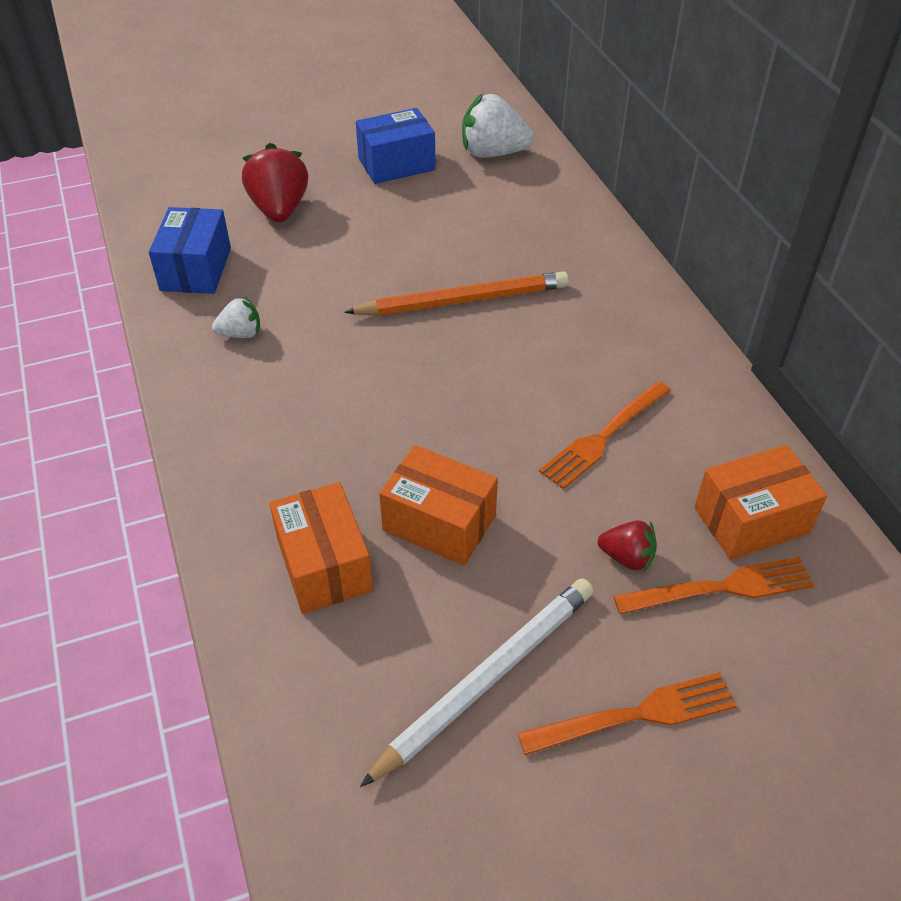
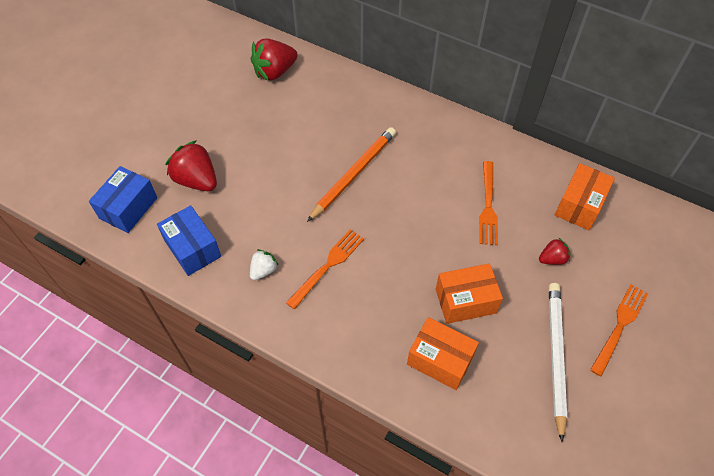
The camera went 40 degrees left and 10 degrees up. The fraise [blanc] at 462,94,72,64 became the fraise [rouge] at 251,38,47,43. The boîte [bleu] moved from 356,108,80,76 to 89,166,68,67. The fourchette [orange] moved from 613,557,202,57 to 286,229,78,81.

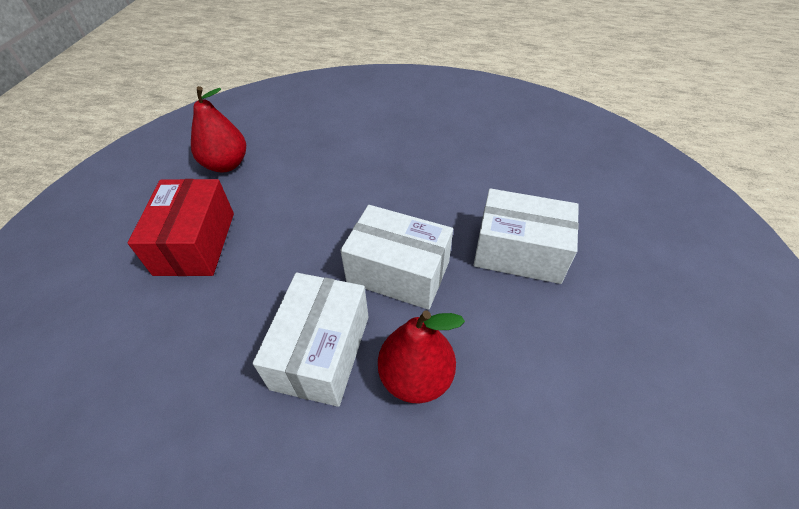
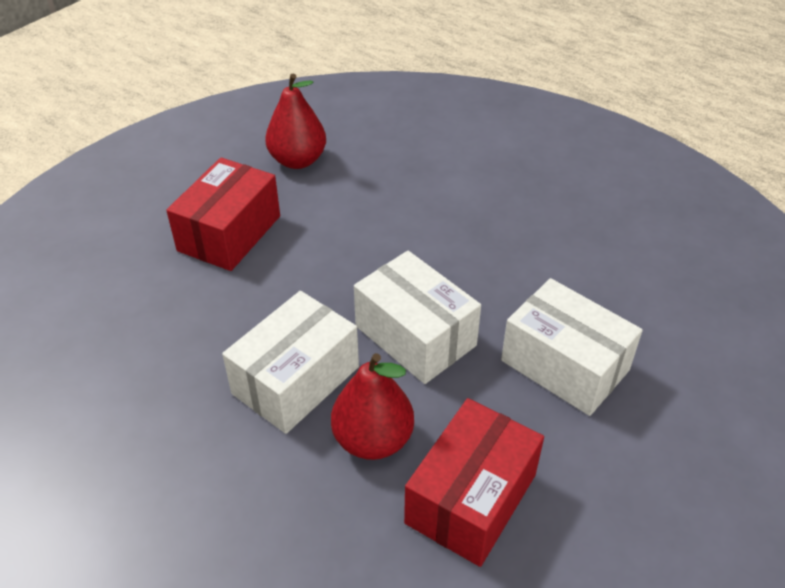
The camera went 25 degrees right and 5 degrees down. The boîte [rouge] at 404,398,140,169 appeared.

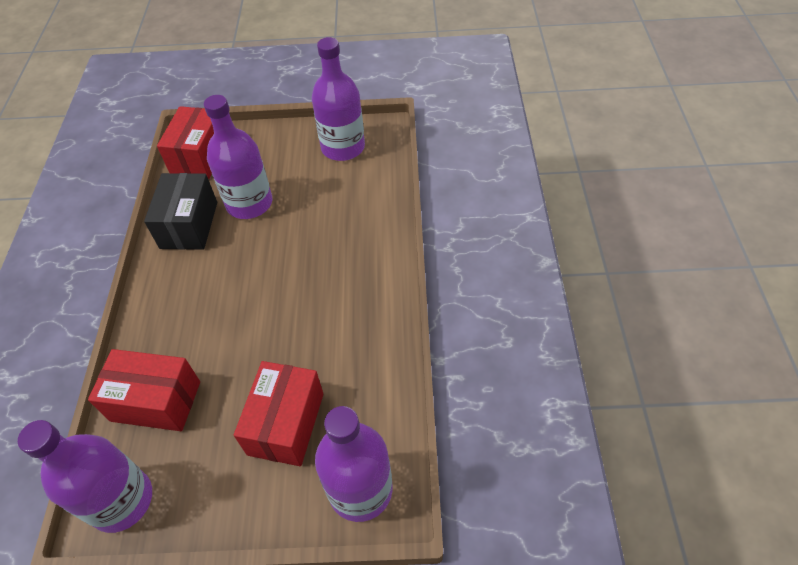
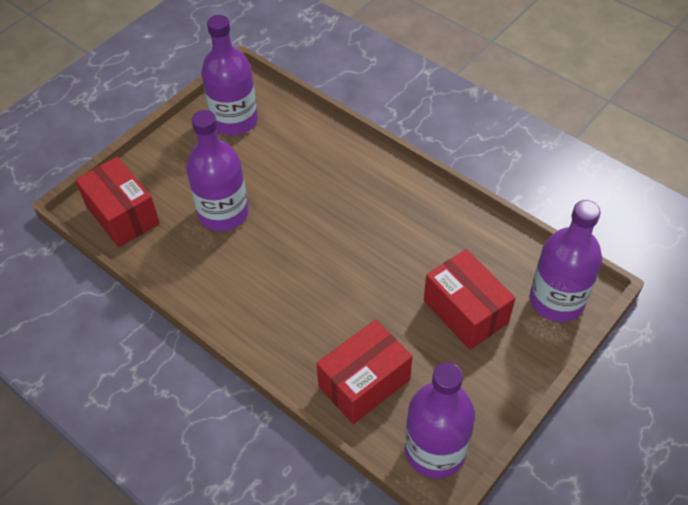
The camera went 50 degrees left and 0 degrees up. The boîte [noir] at 144,173,73,77 disappeared.

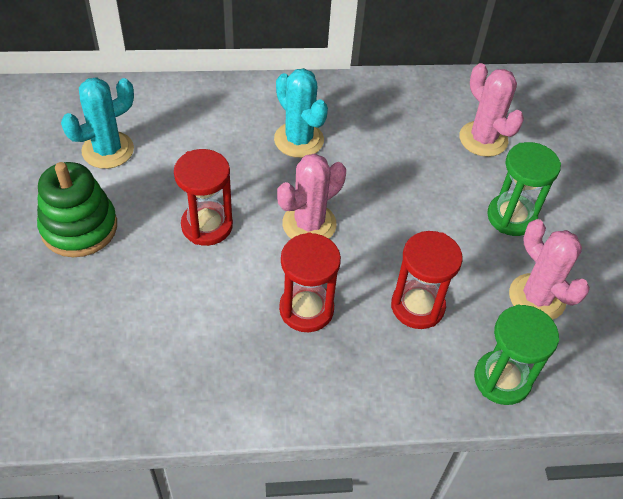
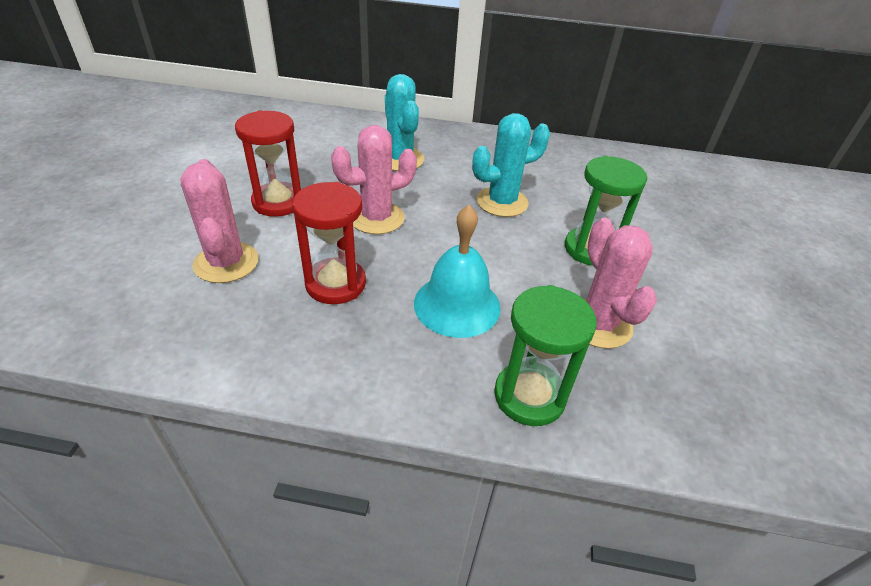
The camera went 15 degrees right and 10 degrees down. The cactus [rose] moved from 459,63,65,94 to 180,159,79,124. The cactus [turquoise] moved from 61,77,73,92 to 472,113,78,104. The jouet à empiler [vert] at 37,162,80,95 disappeared. The sablier [rouge] at 391,231,72,98 was replaced by the cloche [turquoise] at 414,205,87,133.

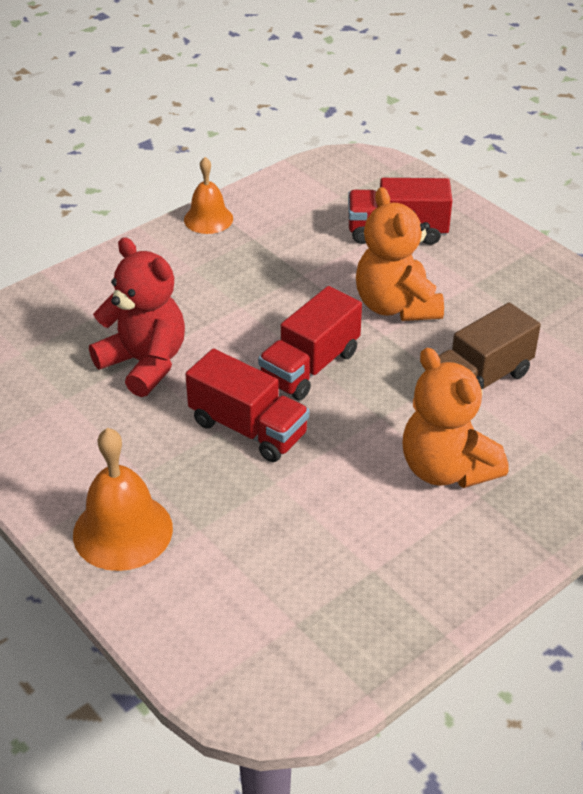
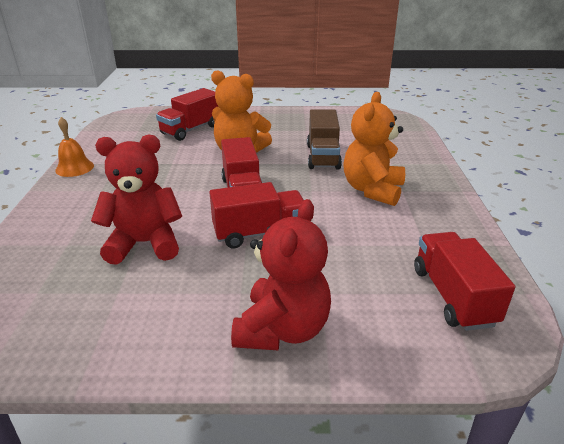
The camera went 50 degrees left and 10 degrees down. The ours en peluche [orange] at 403,348,106,140 turned 105 degrees clockwise. The cloche [orange] at 73,428,100,143 was replaced by the ours en peluche [rouge] at 231,199,100,151. The camion [rouge] at 414,232,101,99 appeared.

◇ ◇ ◇

The only acceptable answer is a number: how many lines in the data above hold the word "down".

3